### [What to work on]
All lines in the entries below that hold "button" make up the answer.

(Change detection outputs)
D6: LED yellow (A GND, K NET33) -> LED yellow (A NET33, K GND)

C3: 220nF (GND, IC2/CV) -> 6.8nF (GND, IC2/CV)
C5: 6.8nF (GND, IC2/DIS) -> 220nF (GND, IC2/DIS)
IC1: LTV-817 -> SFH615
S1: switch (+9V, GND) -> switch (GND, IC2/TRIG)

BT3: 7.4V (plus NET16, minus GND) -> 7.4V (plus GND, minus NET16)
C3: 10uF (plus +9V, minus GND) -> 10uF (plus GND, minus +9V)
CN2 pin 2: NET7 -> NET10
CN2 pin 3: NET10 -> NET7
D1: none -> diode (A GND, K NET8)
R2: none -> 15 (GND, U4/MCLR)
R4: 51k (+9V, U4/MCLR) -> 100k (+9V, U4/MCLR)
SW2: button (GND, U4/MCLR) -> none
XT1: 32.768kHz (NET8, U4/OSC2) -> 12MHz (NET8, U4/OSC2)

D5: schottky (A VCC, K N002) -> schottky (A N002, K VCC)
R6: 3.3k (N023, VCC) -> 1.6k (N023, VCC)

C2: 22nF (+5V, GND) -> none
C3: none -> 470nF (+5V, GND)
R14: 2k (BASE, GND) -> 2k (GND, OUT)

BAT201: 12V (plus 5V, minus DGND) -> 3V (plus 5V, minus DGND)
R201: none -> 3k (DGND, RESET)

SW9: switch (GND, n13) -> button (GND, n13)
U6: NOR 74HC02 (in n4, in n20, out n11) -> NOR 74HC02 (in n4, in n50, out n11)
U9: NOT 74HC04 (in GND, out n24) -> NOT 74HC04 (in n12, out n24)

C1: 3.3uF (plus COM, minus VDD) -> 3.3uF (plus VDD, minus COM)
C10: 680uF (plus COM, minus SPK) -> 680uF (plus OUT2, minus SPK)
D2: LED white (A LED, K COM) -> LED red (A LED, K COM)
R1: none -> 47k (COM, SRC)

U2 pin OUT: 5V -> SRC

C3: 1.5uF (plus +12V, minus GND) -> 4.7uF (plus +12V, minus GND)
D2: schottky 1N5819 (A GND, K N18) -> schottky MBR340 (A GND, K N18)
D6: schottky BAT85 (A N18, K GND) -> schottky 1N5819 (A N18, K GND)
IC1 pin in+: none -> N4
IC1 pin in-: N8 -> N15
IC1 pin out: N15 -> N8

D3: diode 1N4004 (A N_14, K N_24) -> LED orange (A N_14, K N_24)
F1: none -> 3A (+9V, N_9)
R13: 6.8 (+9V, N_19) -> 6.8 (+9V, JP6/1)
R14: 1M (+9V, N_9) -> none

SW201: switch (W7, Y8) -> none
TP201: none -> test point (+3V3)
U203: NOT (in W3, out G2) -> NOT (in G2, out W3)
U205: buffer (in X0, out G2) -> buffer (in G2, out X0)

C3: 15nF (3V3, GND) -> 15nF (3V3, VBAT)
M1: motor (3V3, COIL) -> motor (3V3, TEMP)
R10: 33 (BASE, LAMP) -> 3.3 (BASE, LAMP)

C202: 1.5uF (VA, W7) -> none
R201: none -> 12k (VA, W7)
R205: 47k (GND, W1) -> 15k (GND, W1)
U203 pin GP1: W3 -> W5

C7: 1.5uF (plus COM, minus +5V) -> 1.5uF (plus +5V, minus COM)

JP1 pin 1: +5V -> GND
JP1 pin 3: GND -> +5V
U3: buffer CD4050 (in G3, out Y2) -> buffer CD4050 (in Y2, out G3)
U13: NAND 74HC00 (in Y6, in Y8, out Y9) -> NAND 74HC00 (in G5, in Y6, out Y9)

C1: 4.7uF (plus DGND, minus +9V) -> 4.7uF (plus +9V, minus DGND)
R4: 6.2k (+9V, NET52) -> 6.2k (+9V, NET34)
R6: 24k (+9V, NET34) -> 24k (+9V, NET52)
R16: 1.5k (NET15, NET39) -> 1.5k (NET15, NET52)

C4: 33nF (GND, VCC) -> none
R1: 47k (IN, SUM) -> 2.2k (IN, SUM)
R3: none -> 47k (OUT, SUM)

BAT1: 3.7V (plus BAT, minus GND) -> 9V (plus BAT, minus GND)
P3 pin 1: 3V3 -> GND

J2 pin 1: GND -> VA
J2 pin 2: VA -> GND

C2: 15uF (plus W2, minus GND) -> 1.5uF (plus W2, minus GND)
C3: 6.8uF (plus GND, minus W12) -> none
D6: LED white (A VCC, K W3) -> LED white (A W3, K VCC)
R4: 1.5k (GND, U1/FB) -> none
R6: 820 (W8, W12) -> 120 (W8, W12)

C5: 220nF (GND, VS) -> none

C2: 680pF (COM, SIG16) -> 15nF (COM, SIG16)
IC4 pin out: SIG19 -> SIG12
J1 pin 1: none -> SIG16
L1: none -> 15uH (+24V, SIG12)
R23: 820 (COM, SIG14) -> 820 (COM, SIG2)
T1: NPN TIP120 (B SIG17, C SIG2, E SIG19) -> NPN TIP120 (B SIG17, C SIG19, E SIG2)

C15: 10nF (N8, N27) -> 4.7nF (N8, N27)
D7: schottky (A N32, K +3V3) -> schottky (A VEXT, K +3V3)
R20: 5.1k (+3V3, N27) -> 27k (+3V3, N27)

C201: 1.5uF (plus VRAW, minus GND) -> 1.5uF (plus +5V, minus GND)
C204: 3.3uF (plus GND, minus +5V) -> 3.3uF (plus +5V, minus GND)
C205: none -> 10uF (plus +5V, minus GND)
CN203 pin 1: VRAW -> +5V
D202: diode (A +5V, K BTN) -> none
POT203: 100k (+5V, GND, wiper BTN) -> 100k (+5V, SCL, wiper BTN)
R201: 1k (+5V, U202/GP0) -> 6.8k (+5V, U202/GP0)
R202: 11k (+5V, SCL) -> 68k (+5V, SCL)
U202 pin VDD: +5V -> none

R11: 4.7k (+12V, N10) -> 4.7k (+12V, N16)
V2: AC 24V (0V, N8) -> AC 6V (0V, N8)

### [Expected output]
SW2: button (GND, U4/MCLR) -> none
SW9: switch (GND, n13) -> button (GND, n13)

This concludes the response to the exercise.